Task description - Look at every line below and count those containing "turquoise". Answer with the number only.

Data shown -
☆ ☆ ☆ ☆ ☆ ☆ ☆
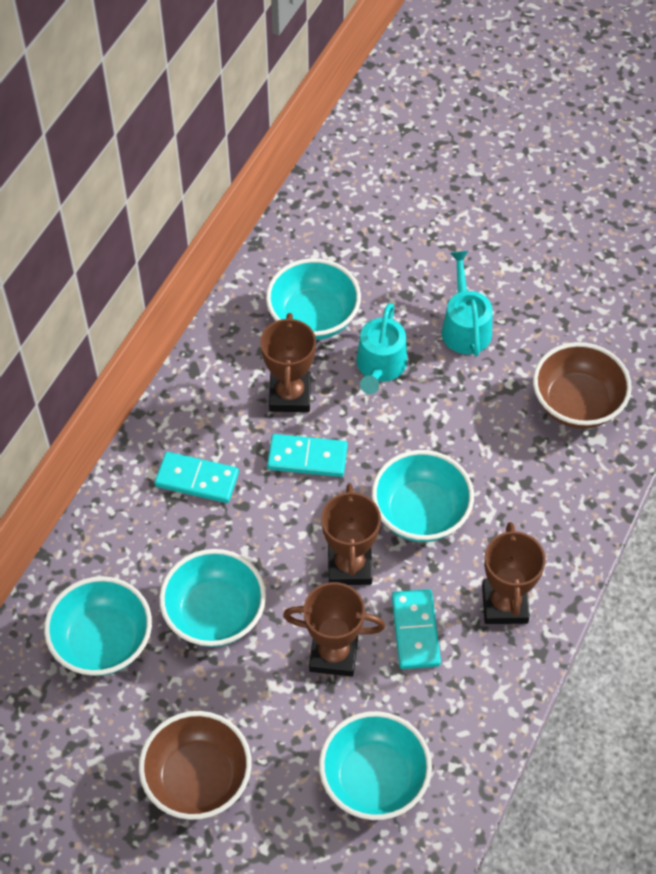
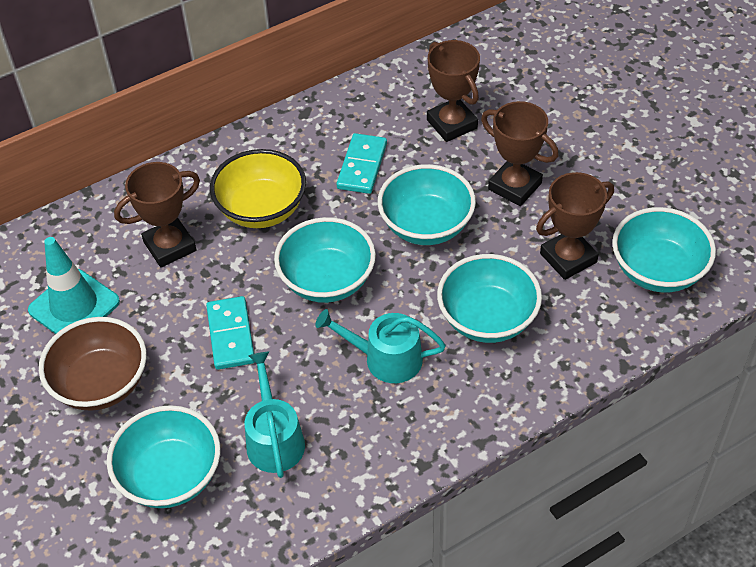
brown bowl: 2 -> 1
turquoise domino: 3 -> 2
turquoise traffic cone: 0 -> 1
yellow bowl: 0 -> 1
☆ ☆ ☆ ☆ ☆ ☆ ☆
Exercise output - 2